■ WORK INSTRUCTIONS ■
The expected result is a verbatim repetition of the lines from the start of the entries through the line containing "door: (73, 134) -> (144, 321), moved", with the pictures removed.

(Source data)
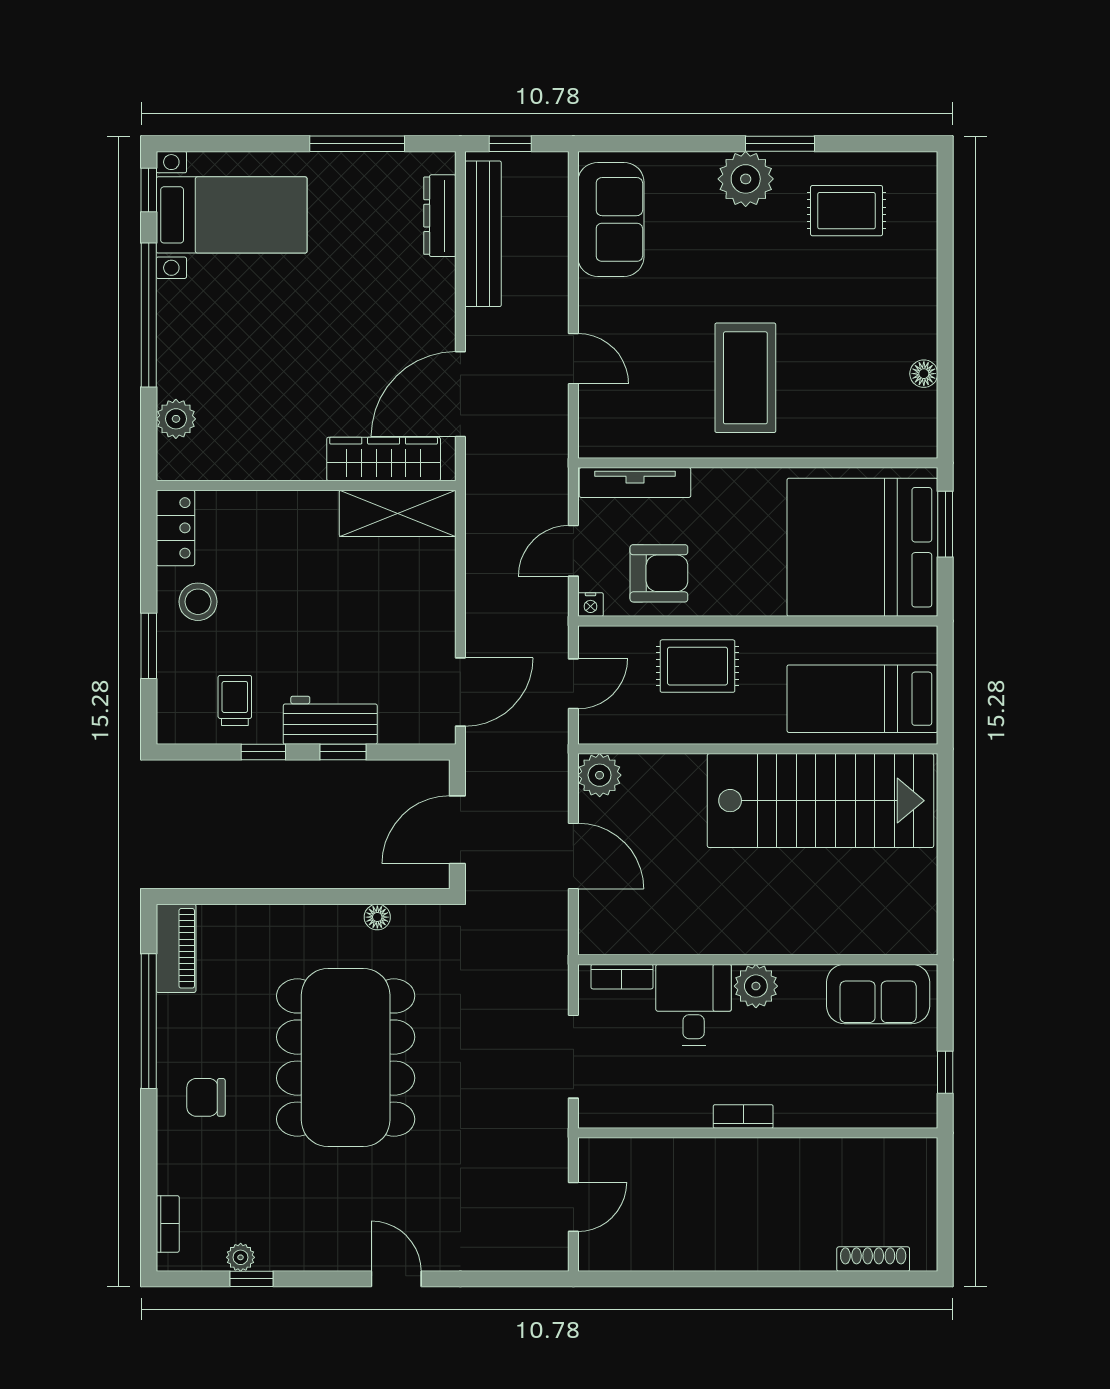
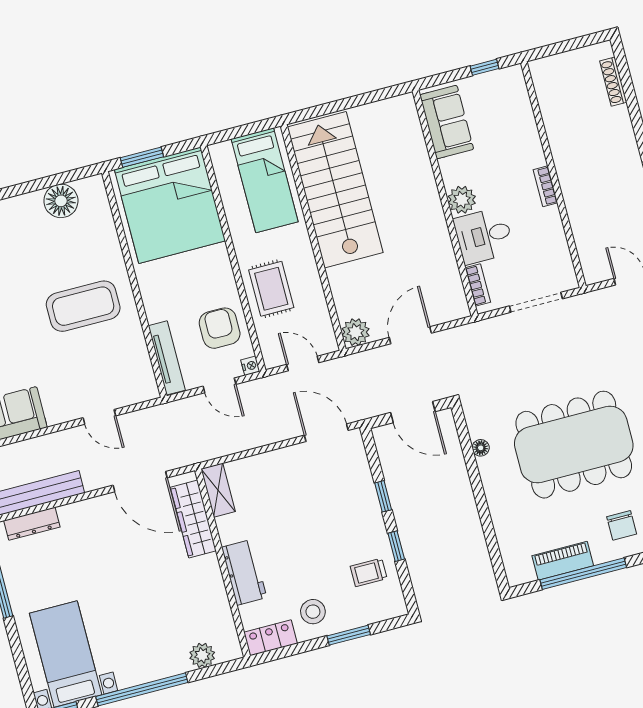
door: (573, 359) -> (99, 417), swing flipped
floor lamp: (924, 374) -> (61, 201), width x1.89, depth x1.89
shelving: (398, 513) -> (218, 490), width x0.67, depth x0.75
workbench: (330, 720) -> (244, 572), moved, turned 180
piano: (176, 948) -> (563, 561), moved

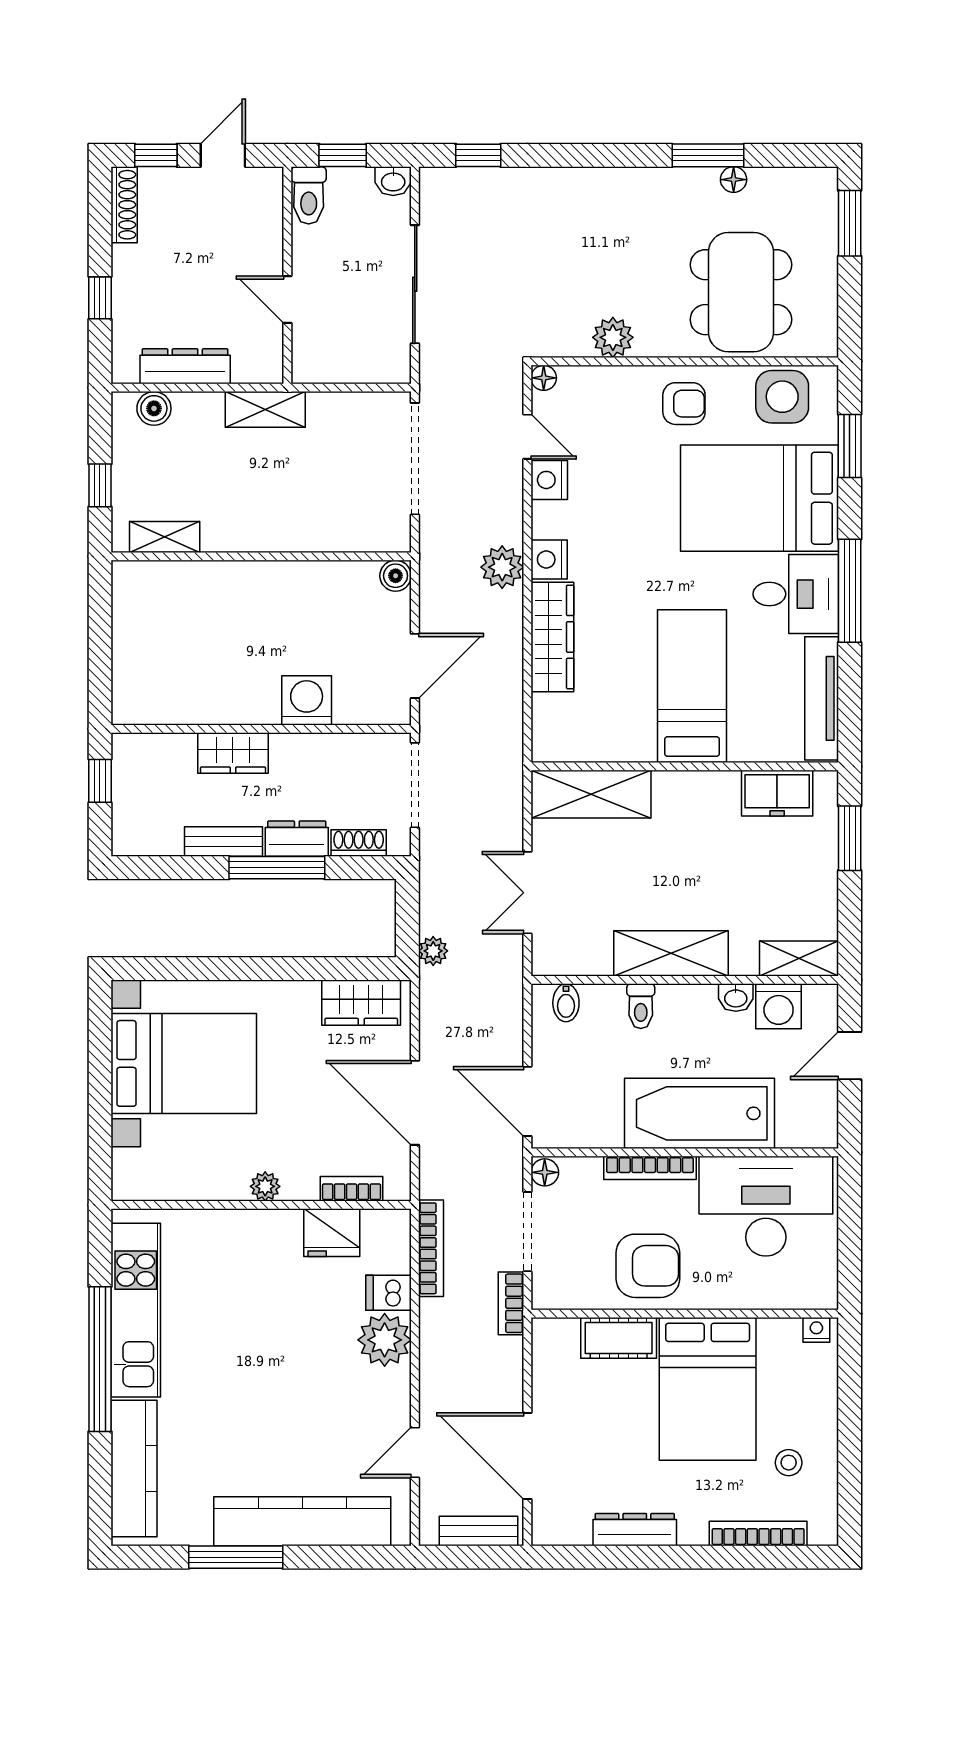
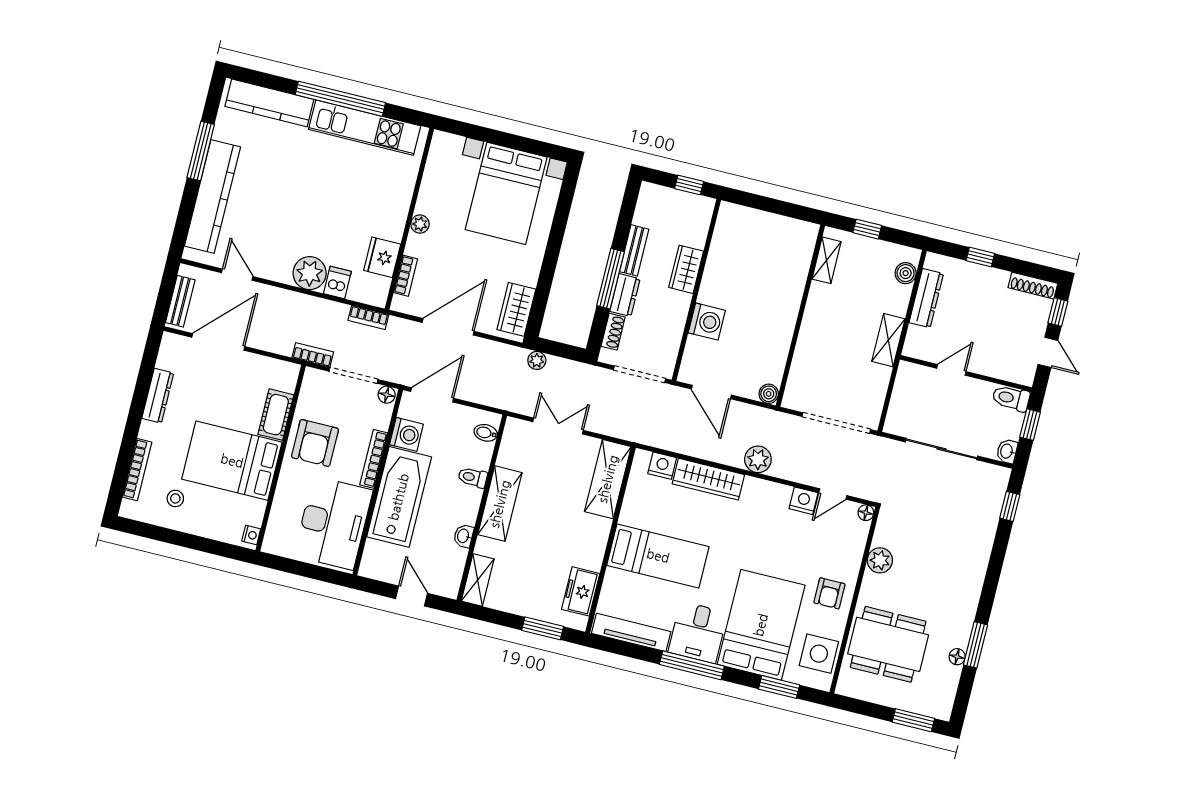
nightstand: (549, 560) -> (662, 466), moved
washing machine: (779, 1006) -> (406, 434), moved, turned 180
bookcase: (431, 1248) -> (368, 317), width x0.64

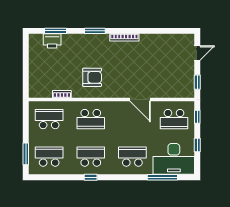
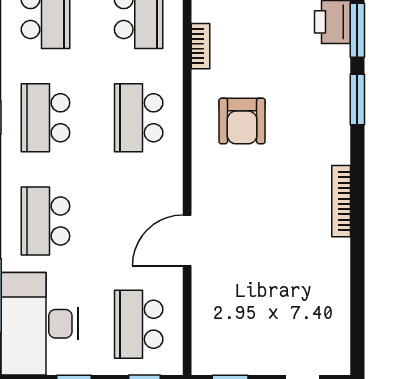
window: (95, 31) -> (357, 99), moved
school desk: (91, 157) -> (45, 118), turned 180
school desk: (132, 157) -> (45, 221), turned 180

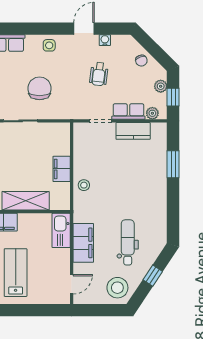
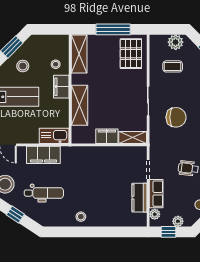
shelving: (63, 139) -> (133, 137), added
window: (173, 164) -> (111, 232), removed
stool: (84, 185) -> (81, 217), moved

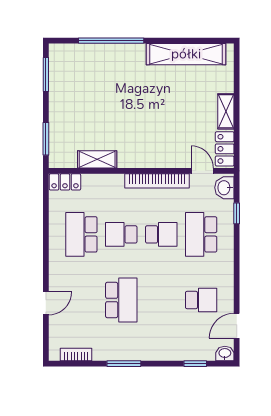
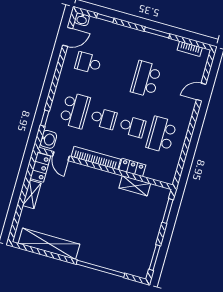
locker: (65, 182) -> (132, 167), moved
school desk: (81, 234) -> (161, 135), turned 180
school desk: (161, 234) -> (104, 118), turned 180

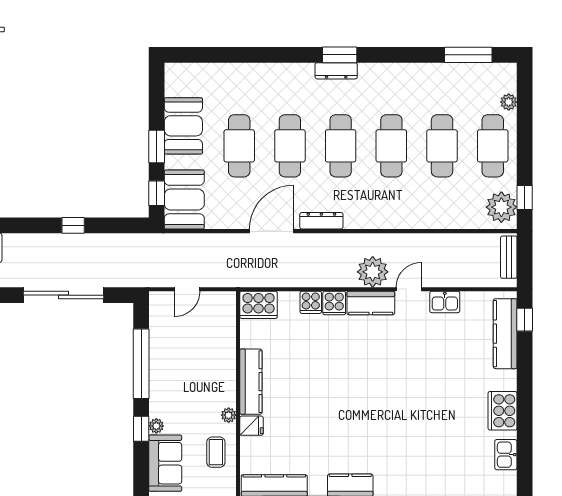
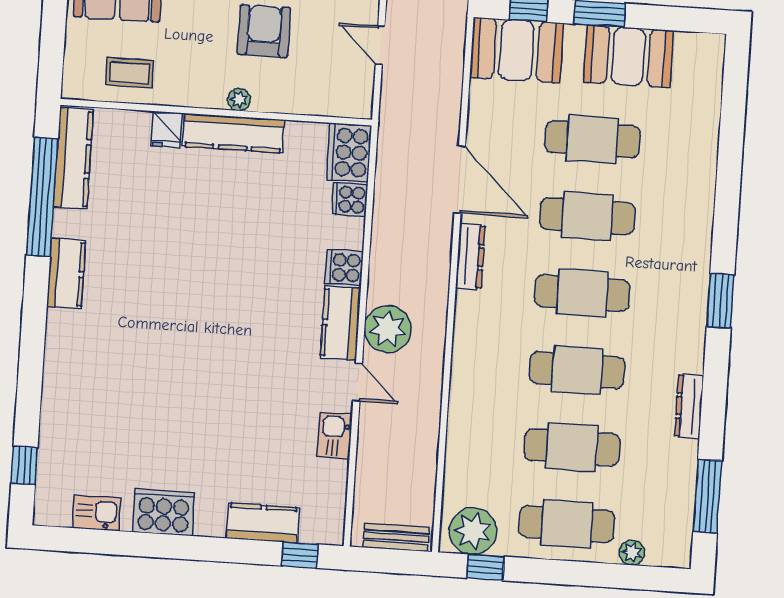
dresser: (336, 71) -> (689, 406), moved
cooker: (311, 302) -> (350, 200), moved
kitchen counter: (505, 334) -> (263, 523), width x0.67
armchair: (183, 366) -> (264, 31), added
plant: (229, 415) -> (239, 100), moved

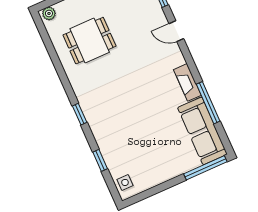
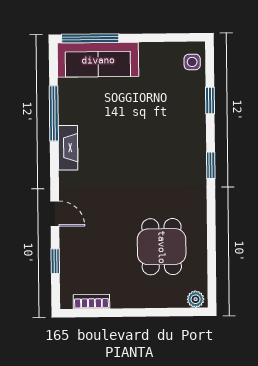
dining table: (90, 41) -> (162, 247), turned 90
sofa: (202, 131) -> (98, 60), moved, turned 90

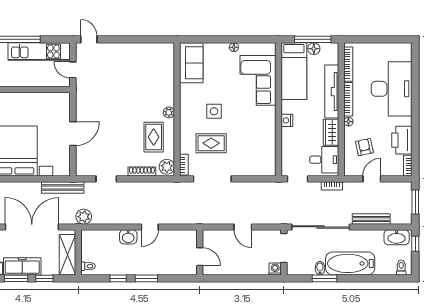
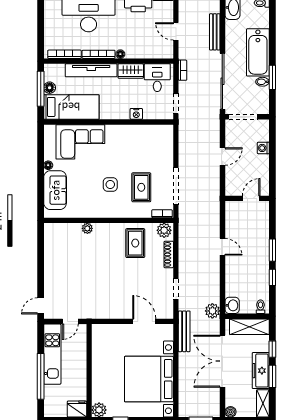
sofa: (191, 63) -> (55, 190), moved, turned 90
plant: (169, 112) -> (87, 228), moved
nightstand: (287, 120) -> (136, 114), moved
door: (73, 134) -> (144, 321), moved
rug: (154, 137) -> (135, 243), turned 90
armchair: (364, 147) -> (145, 39), removed
washbasin: (128, 237) -> (232, 305), moved
washing machine: (275, 269) -> (263, 148), moved

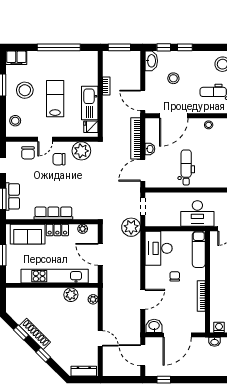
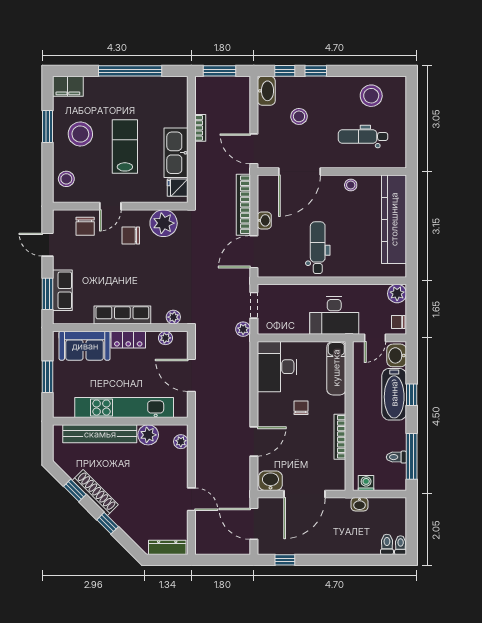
plant: (88, 215) -> (173, 317), added
plant: (131, 227) -> (243, 329), width x0.53, depth x0.53
bench: (38, 294) -> (100, 434), added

■ ANSWER TO THIS PROBLEM ■
door: (573, 359) -> (99, 417), swing flipped
floor lamp: (924, 374) -> (61, 201), width x1.89, depth x1.89
shelving: (398, 513) -> (218, 490), width x0.67, depth x0.75
workbench: (330, 720) -> (244, 572), moved, turned 180
piano: (176, 948) -> (563, 561), moved

nightstand: (549, 560) -> (662, 466), moved
washing machine: (779, 1006) -> (406, 434), moved, turned 180
bookcase: (431, 1248) -> (368, 317), width x0.64

window: (95, 31) -> (357, 99), moved
school desk: (91, 157) -> (45, 118), turned 180
school desk: (132, 157) -> (45, 221), turned 180

shelving: (63, 139) -> (133, 137), added
window: (173, 164) -> (111, 232), removed
stool: (84, 185) -> (81, 217), moved

locker: (65, 182) -> (132, 167), moved
school desk: (81, 234) -> (161, 135), turned 180
school desk: (161, 234) -> (104, 118), turned 180

dresser: (336, 71) -> (689, 406), moved
cooker: (311, 302) -> (350, 200), moved
kitchen counter: (505, 334) -> (263, 523), width x0.67
armchair: (183, 366) -> (264, 31), added
plant: (229, 415) -> (239, 100), moved

dining table: (90, 41) -> (162, 247), turned 90
sofa: (202, 131) -> (98, 60), moved, turned 90

sofa: (191, 63) -> (55, 190), moved, turned 90
plant: (169, 112) -> (87, 228), moved
nightstand: (287, 120) -> (136, 114), moved
door: (73, 134) -> (144, 321), moved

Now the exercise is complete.